**Exercise requirements:** Transcribe the stretch of entries below from the line with "C5: 47nF (+15V, VDD) -> 47nF (GND, VDD)" through the line with "U2 pin SW: +15V -> LX", exactly and with both ends included; leave out all other lines.

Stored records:

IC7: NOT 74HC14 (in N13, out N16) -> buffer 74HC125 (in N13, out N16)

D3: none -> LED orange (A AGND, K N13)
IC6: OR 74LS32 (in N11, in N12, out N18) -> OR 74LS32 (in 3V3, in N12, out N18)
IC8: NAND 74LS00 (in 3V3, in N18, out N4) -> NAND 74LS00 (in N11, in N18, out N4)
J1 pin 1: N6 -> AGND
--
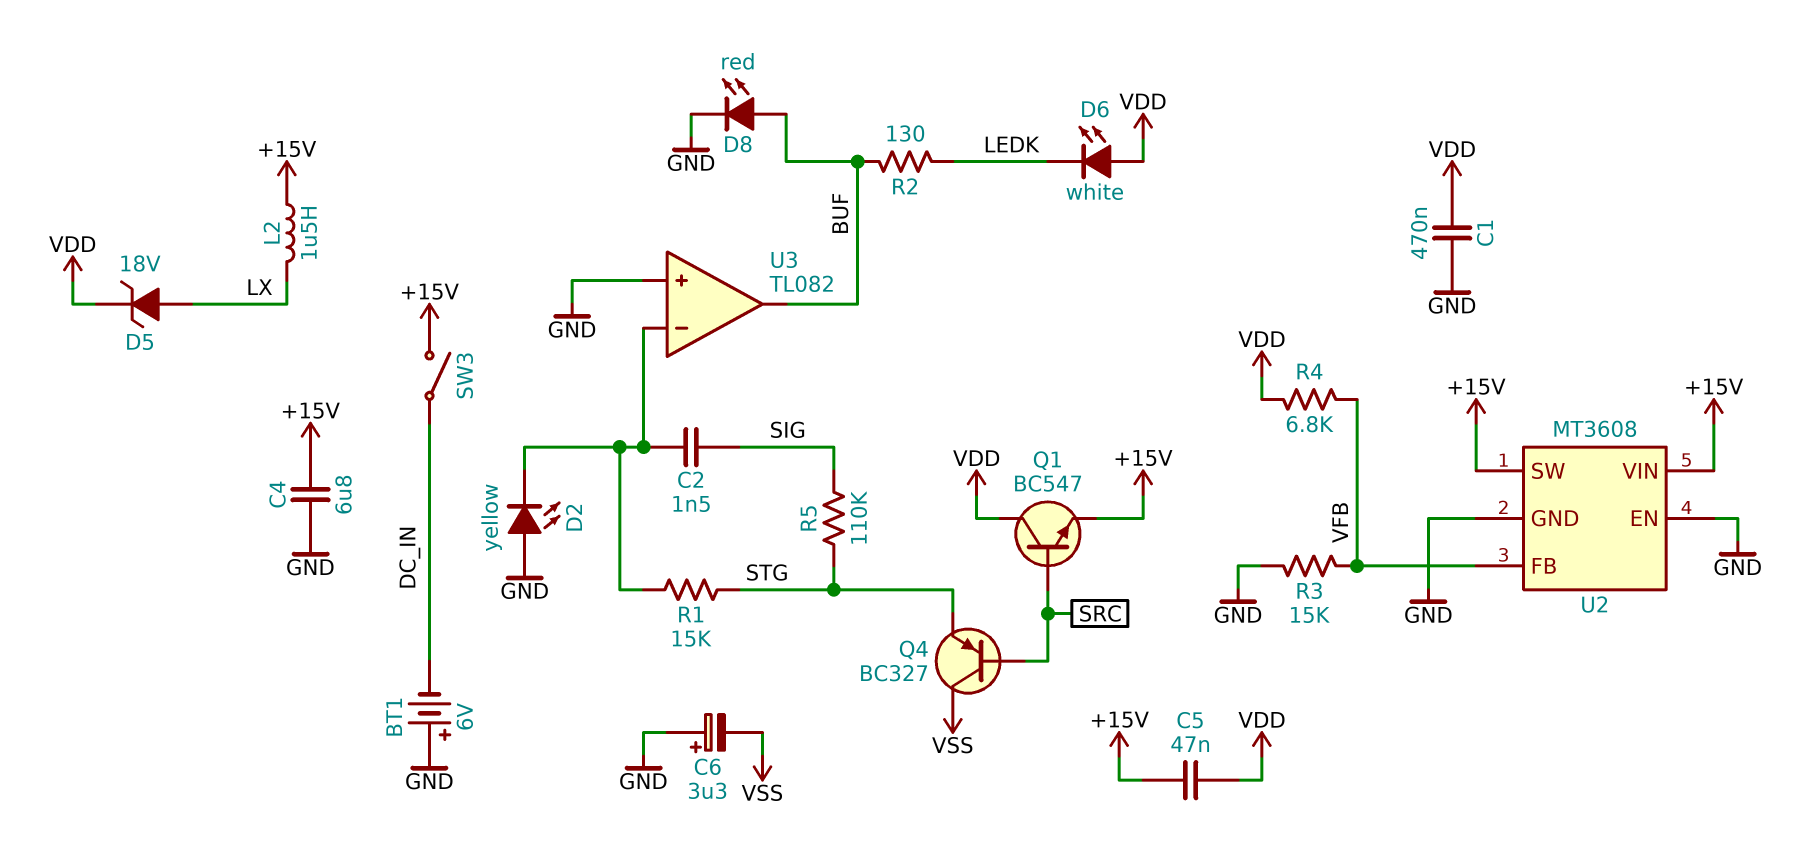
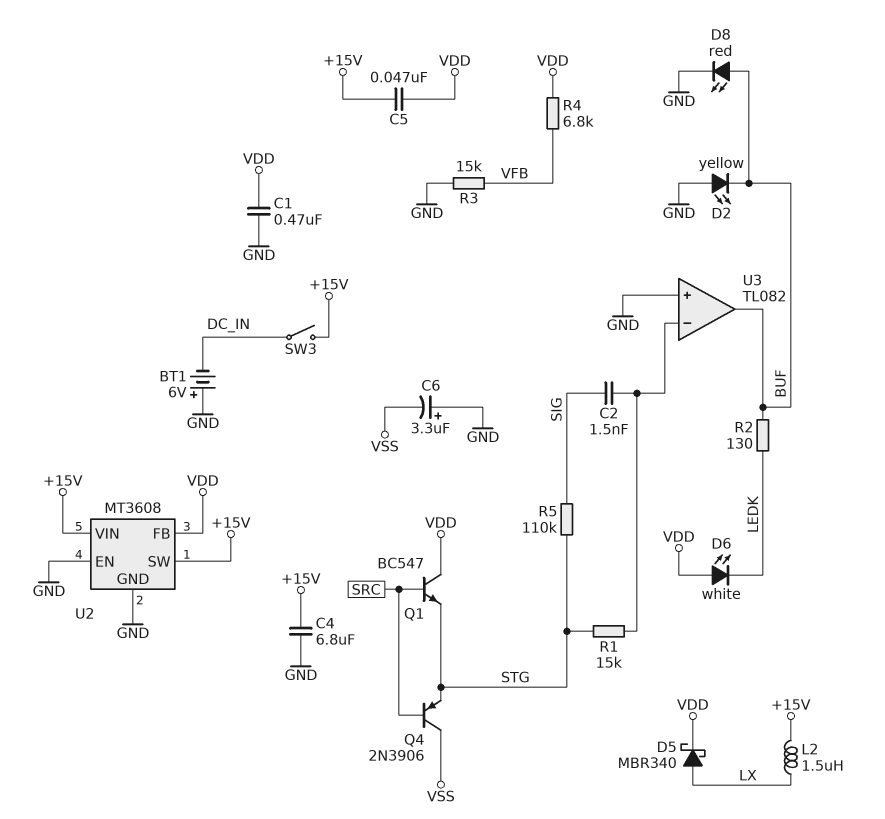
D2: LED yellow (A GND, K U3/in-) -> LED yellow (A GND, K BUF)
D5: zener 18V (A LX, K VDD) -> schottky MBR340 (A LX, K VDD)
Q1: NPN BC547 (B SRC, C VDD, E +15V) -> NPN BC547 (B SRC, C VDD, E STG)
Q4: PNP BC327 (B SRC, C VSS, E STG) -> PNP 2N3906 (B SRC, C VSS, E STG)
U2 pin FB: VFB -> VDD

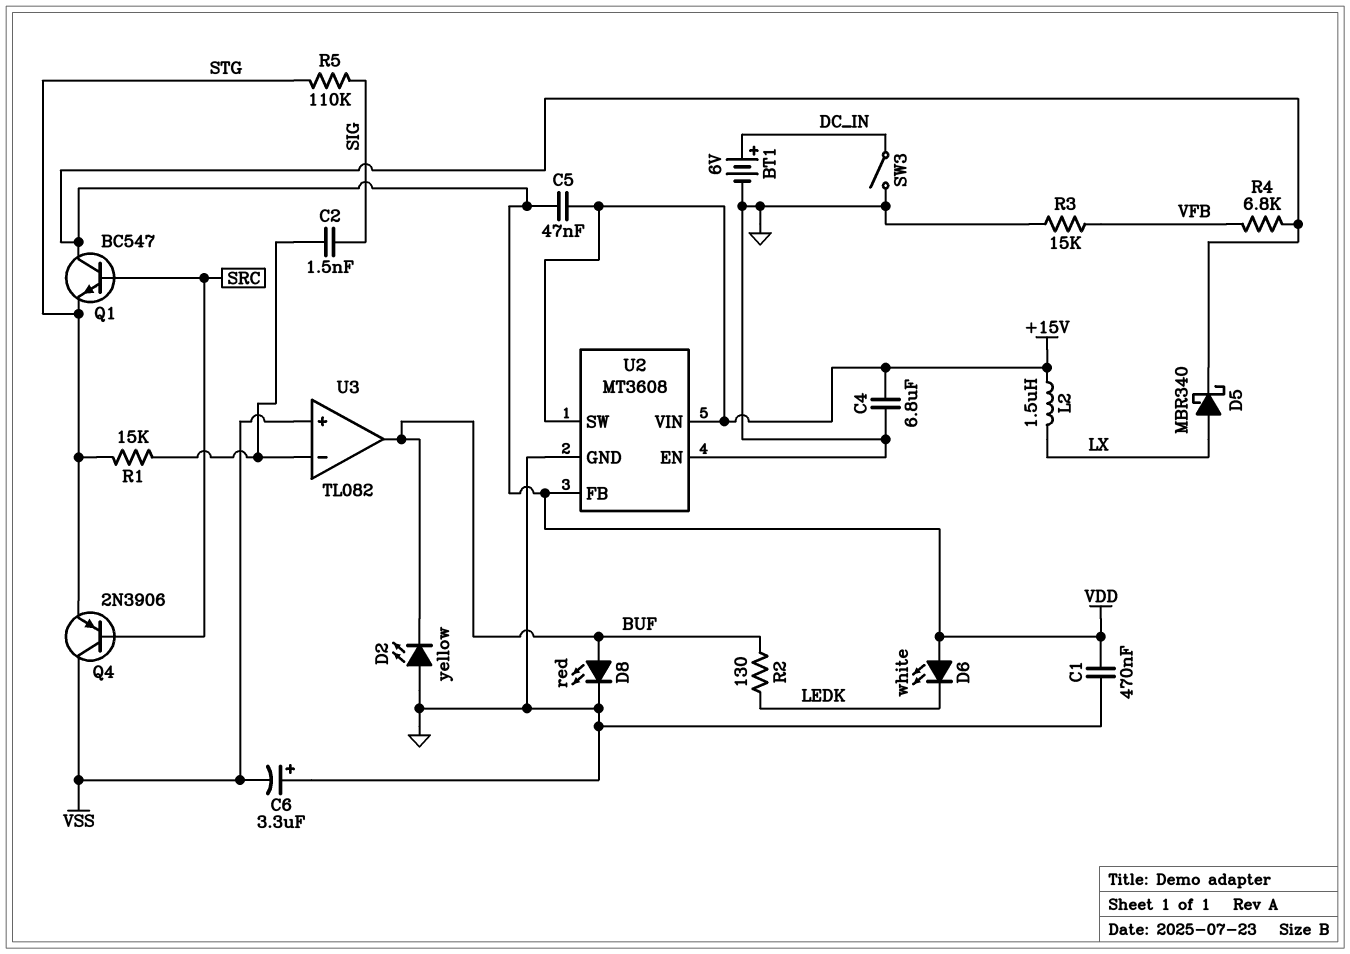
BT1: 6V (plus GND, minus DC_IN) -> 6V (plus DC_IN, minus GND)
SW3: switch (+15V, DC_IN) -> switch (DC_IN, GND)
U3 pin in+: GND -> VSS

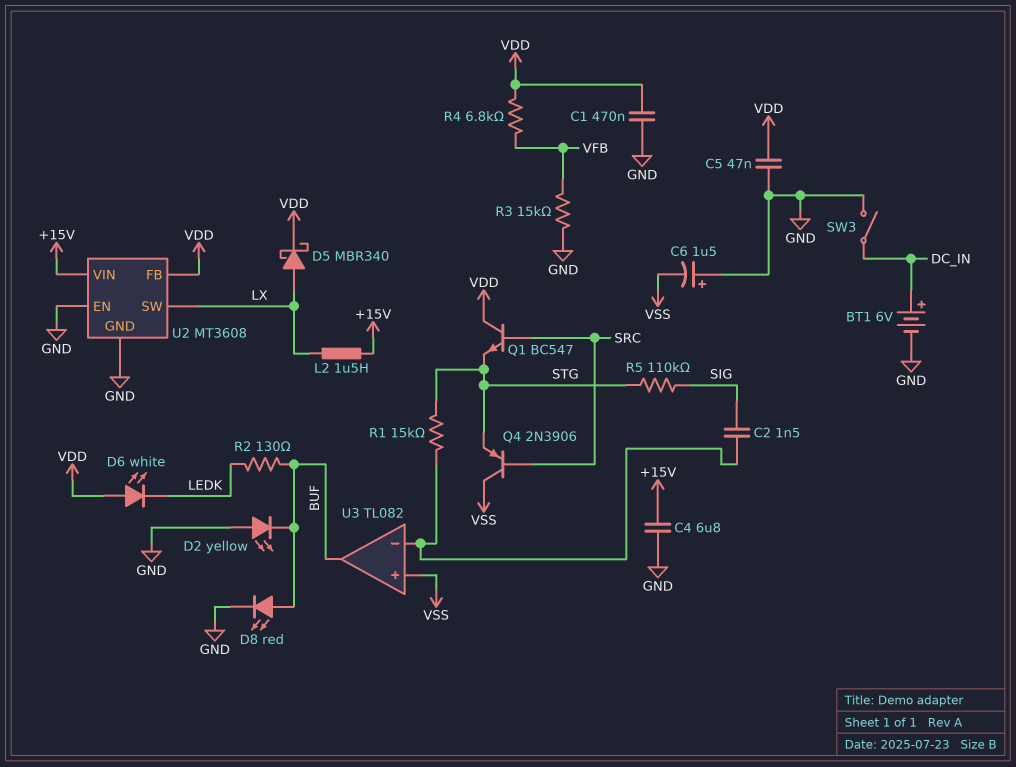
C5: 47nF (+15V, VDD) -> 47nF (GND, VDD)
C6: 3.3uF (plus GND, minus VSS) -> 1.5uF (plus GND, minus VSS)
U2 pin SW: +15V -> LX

**Exercise answer:**
C5: 47nF (+15V, VDD) -> 47nF (GND, VDD)
C6: 3.3uF (plus GND, minus VSS) -> 1.5uF (plus GND, minus VSS)
U2 pin SW: +15V -> LX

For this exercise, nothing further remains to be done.